start

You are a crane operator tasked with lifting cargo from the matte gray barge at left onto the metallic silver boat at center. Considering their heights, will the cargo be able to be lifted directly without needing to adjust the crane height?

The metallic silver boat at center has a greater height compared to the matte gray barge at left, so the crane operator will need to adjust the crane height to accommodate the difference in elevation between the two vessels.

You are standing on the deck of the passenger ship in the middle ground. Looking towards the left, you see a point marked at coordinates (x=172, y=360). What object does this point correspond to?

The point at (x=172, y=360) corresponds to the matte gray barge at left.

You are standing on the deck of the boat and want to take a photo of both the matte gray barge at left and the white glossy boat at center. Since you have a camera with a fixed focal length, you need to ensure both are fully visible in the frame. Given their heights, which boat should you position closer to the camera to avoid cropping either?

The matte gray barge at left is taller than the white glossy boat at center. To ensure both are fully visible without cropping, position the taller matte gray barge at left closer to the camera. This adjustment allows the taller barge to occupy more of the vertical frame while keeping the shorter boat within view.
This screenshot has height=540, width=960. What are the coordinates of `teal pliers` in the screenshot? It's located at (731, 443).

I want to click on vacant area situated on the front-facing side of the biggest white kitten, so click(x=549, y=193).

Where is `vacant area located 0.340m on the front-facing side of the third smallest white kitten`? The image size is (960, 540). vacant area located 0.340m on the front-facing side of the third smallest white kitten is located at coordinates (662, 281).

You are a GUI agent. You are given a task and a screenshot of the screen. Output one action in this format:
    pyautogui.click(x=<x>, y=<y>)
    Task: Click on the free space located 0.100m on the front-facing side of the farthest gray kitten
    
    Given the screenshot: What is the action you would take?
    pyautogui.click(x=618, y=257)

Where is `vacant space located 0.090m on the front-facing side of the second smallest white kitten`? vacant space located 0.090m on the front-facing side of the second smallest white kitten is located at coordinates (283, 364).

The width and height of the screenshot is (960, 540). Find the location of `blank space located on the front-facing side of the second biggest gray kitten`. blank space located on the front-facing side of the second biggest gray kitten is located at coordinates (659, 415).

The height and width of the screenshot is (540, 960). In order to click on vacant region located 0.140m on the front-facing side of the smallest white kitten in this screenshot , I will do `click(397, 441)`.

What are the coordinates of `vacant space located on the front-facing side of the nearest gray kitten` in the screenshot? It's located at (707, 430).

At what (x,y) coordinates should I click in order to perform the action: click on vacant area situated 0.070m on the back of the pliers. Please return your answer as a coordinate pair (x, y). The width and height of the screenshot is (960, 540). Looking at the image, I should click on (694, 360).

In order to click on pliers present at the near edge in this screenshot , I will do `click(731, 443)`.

end

**PROMPT**
Collect every line from the entries above that contains the word "heights", treating uppercase and lowercase as different.

**SOLUTION**
You are a crane operator tasked with lifting cargo from the matte gray barge at left onto the metallic silver boat at center. Considering their heights, will the cargo be able to be lifted directly without needing to adjust the crane height?
You are standing on the deck of the boat and want to take a photo of both the matte gray barge at left and the white glossy boat at center. Since you have a camera with a fixed focal length, you need to ensure both are fully visible in the frame. Given their heights, which boat should you position closer to the camera to avoid cropping either?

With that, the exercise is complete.